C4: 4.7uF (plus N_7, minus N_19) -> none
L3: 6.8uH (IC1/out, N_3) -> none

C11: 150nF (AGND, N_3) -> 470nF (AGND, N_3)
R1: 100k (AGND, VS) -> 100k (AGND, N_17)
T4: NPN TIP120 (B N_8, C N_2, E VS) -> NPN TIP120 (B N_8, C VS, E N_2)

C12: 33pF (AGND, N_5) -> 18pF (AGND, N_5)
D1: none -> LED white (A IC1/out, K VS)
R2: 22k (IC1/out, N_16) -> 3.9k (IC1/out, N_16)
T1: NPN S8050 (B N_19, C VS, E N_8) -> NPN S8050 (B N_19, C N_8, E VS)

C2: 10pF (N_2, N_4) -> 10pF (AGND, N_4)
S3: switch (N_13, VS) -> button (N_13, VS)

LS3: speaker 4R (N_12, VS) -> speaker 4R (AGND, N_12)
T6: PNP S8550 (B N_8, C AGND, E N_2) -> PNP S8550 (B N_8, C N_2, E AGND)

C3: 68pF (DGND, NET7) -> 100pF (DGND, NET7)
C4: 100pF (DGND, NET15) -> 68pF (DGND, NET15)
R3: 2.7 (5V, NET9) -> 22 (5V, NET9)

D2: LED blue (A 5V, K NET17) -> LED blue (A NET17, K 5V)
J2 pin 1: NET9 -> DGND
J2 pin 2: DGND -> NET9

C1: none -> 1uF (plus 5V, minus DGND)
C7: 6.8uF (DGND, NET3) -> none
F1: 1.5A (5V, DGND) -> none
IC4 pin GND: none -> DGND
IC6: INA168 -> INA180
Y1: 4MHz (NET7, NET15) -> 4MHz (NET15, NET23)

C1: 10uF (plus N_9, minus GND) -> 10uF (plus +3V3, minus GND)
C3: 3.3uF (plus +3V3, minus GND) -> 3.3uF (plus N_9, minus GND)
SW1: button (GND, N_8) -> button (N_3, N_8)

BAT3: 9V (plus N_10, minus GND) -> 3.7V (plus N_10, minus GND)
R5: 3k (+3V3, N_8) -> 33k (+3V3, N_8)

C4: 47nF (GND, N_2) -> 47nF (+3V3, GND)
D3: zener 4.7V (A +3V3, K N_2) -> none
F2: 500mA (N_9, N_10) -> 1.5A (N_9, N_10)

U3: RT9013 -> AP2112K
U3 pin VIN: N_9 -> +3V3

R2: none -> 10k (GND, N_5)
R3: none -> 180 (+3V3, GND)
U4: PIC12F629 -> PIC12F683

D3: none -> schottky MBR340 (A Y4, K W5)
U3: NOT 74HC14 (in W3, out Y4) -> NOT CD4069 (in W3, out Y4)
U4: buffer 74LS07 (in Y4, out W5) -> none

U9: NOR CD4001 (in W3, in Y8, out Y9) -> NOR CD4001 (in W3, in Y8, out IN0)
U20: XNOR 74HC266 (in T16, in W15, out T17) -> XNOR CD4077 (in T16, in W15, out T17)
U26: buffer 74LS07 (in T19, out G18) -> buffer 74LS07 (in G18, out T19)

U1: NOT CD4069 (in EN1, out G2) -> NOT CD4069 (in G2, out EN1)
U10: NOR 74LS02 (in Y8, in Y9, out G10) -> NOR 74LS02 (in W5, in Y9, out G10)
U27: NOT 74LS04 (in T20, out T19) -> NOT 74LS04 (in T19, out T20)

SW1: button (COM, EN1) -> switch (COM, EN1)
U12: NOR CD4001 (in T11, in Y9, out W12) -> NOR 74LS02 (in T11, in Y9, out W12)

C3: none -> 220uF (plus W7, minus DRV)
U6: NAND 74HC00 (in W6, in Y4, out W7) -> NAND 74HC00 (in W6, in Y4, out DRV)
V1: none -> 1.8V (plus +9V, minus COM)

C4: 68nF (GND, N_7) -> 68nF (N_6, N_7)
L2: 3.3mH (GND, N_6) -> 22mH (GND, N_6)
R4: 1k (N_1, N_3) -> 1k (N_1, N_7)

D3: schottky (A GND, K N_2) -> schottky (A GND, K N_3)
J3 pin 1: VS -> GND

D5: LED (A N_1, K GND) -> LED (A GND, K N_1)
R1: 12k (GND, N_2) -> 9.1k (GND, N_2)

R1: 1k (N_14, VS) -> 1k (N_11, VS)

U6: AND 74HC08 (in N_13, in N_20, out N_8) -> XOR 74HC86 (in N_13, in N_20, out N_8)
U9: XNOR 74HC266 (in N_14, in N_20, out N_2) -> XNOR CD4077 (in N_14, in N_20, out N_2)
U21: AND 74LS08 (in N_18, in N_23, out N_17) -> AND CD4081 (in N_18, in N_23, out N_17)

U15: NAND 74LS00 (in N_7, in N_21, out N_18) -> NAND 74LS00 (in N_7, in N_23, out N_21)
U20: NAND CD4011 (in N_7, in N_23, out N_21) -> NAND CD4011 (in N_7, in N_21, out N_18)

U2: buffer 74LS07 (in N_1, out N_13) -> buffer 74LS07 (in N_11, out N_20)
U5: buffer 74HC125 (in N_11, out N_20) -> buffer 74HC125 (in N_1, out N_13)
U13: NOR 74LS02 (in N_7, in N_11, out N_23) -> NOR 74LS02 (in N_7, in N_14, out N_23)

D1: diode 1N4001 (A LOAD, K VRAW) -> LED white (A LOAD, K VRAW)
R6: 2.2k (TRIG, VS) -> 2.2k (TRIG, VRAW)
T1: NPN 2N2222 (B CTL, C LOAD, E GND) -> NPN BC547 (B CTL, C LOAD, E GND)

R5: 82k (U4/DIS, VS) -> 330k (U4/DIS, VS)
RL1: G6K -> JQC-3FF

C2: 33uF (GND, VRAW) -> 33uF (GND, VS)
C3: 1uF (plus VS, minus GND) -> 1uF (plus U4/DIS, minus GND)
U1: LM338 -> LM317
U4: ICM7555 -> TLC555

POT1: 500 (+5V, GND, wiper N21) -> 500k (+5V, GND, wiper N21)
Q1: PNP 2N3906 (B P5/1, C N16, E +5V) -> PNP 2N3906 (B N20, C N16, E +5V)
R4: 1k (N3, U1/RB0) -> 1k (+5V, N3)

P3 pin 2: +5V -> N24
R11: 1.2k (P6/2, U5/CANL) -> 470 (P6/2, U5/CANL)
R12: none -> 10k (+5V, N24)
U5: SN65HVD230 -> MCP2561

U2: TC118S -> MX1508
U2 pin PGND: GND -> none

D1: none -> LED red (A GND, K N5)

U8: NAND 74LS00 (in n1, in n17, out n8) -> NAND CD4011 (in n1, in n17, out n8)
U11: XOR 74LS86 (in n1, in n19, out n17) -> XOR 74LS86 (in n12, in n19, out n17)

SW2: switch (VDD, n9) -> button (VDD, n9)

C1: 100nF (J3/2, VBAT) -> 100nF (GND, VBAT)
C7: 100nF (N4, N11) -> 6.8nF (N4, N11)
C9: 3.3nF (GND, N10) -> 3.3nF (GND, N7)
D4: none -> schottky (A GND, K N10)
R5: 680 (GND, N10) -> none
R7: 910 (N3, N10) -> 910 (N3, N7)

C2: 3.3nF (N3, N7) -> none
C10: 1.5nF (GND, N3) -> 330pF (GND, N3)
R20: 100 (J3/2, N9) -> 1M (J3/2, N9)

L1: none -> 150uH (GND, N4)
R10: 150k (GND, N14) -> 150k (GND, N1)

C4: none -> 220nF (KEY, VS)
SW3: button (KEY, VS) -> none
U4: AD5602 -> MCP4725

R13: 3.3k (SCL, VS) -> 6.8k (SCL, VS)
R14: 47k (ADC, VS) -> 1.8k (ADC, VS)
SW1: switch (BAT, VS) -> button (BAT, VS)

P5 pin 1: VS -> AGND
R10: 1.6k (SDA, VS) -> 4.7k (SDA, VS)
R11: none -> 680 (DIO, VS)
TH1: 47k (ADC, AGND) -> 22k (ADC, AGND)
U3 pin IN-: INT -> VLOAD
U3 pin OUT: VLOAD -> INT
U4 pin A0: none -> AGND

ACTIVITY:
Would you copy, unchanged, the stretch of the records above that begins at the line containing "J3 pin 1: VS -> GND" and ends at the line containing "U5: buffer 74HC125", and only that?

ANSWER SECTION:
J3 pin 1: VS -> GND

D5: LED (A N_1, K GND) -> LED (A GND, K N_1)
R1: 12k (GND, N_2) -> 9.1k (GND, N_2)

R1: 1k (N_14, VS) -> 1k (N_11, VS)

U6: AND 74HC08 (in N_13, in N_20, out N_8) -> XOR 74HC86 (in N_13, in N_20, out N_8)
U9: XNOR 74HC266 (in N_14, in N_20, out N_2) -> XNOR CD4077 (in N_14, in N_20, out N_2)
U21: AND 74LS08 (in N_18, in N_23, out N_17) -> AND CD4081 (in N_18, in N_23, out N_17)

U15: NAND 74LS00 (in N_7, in N_21, out N_18) -> NAND 74LS00 (in N_7, in N_23, out N_21)
U20: NAND CD4011 (in N_7, in N_23, out N_21) -> NAND CD4011 (in N_7, in N_21, out N_18)

U2: buffer 74LS07 (in N_1, out N_13) -> buffer 74LS07 (in N_11, out N_20)
U5: buffer 74HC125 (in N_11, out N_20) -> buffer 74HC125 (in N_1, out N_13)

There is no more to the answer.